* _EXERCISE PROMPT_:
Please quote exactly the opening lines of the data, from the first line to the one where "LUX pin SDA: D4 -> D3" appears.

* _DATA EXTRACTS_:
++++++++++
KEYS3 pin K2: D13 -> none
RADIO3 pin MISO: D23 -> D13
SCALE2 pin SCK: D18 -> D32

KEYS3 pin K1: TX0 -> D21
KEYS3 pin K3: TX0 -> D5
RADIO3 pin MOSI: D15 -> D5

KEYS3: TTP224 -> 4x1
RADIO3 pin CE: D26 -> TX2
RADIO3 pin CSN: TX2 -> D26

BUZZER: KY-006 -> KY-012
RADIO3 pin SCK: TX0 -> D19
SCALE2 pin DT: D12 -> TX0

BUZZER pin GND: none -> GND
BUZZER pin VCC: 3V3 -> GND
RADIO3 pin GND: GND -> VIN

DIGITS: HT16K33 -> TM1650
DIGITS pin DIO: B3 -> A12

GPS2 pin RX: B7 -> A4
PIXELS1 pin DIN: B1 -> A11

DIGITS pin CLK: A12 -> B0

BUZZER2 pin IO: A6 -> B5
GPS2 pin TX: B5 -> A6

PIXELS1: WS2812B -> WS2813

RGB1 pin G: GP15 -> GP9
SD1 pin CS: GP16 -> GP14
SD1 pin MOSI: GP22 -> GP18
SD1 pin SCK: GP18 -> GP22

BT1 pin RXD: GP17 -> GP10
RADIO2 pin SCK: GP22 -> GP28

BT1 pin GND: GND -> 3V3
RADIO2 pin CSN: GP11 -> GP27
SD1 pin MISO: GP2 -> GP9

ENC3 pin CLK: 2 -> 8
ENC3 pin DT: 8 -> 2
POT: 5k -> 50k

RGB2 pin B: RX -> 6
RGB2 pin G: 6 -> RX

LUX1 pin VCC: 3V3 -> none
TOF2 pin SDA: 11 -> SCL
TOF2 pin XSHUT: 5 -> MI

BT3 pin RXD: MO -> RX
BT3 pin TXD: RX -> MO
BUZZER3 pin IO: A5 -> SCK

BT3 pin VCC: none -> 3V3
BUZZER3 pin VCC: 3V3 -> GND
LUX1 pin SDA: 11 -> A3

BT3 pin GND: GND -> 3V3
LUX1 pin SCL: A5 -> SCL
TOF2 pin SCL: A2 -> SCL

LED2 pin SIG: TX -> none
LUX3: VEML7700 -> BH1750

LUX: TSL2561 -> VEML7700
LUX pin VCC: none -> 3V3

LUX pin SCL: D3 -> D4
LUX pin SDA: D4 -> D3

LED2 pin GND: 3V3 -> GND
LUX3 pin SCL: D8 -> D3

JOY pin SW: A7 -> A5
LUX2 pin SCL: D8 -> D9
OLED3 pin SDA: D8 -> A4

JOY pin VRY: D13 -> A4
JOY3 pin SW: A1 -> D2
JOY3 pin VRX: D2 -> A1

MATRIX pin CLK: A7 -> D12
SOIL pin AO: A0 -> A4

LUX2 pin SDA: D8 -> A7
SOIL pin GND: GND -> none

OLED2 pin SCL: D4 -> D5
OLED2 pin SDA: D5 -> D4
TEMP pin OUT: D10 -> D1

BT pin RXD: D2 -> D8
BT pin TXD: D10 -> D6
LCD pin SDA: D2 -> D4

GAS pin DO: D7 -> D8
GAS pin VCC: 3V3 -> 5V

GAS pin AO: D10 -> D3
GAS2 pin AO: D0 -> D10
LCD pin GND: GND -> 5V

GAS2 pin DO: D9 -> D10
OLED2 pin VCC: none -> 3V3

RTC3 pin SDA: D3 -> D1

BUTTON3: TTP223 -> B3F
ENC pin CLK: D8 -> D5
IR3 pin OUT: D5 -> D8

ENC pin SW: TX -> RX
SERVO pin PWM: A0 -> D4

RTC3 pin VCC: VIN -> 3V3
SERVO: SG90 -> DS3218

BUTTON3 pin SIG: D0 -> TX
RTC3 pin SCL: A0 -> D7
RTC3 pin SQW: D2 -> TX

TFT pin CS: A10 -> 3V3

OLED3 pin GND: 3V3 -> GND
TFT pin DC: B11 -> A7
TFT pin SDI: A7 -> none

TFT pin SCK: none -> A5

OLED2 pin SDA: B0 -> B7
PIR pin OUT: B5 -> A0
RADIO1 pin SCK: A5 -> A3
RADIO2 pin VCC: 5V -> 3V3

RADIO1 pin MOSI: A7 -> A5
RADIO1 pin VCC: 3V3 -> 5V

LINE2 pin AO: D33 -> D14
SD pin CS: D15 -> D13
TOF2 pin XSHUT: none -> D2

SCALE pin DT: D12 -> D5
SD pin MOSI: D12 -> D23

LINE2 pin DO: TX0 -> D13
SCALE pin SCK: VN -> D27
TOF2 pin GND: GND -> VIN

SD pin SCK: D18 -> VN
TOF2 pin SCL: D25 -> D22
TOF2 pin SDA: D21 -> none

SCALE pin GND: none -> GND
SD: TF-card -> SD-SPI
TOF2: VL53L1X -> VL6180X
++++++++++
* _OUTPUT FOR THIS EXERCISE_:
KEYS3 pin K2: D13 -> none
RADIO3 pin MISO: D23 -> D13
SCALE2 pin SCK: D18 -> D32

KEYS3 pin K1: TX0 -> D21
KEYS3 pin K3: TX0 -> D5
RADIO3 pin MOSI: D15 -> D5

KEYS3: TTP224 -> 4x1
RADIO3 pin CE: D26 -> TX2
RADIO3 pin CSN: TX2 -> D26

BUZZER: KY-006 -> KY-012
RADIO3 pin SCK: TX0 -> D19
SCALE2 pin DT: D12 -> TX0

BUZZER pin GND: none -> GND
BUZZER pin VCC: 3V3 -> GND
RADIO3 pin GND: GND -> VIN

DIGITS: HT16K33 -> TM1650
DIGITS pin DIO: B3 -> A12

GPS2 pin RX: B7 -> A4
PIXELS1 pin DIN: B1 -> A11

DIGITS pin CLK: A12 -> B0

BUZZER2 pin IO: A6 -> B5
GPS2 pin TX: B5 -> A6

PIXELS1: WS2812B -> WS2813

RGB1 pin G: GP15 -> GP9
SD1 pin CS: GP16 -> GP14
SD1 pin MOSI: GP22 -> GP18
SD1 pin SCK: GP18 -> GP22

BT1 pin RXD: GP17 -> GP10
RADIO2 pin SCK: GP22 -> GP28

BT1 pin GND: GND -> 3V3
RADIO2 pin CSN: GP11 -> GP27
SD1 pin MISO: GP2 -> GP9

ENC3 pin CLK: 2 -> 8
ENC3 pin DT: 8 -> 2
POT: 5k -> 50k

RGB2 pin B: RX -> 6
RGB2 pin G: 6 -> RX

LUX1 pin VCC: 3V3 -> none
TOF2 pin SDA: 11 -> SCL
TOF2 pin XSHUT: 5 -> MI

BT3 pin RXD: MO -> RX
BT3 pin TXD: RX -> MO
BUZZER3 pin IO: A5 -> SCK

BT3 pin VCC: none -> 3V3
BUZZER3 pin VCC: 3V3 -> GND
LUX1 pin SDA: 11 -> A3

BT3 pin GND: GND -> 3V3
LUX1 pin SCL: A5 -> SCL
TOF2 pin SCL: A2 -> SCL

LED2 pin SIG: TX -> none
LUX3: VEML7700 -> BH1750

LUX: TSL2561 -> VEML7700
LUX pin VCC: none -> 3V3

LUX pin SCL: D3 -> D4
LUX pin SDA: D4 -> D3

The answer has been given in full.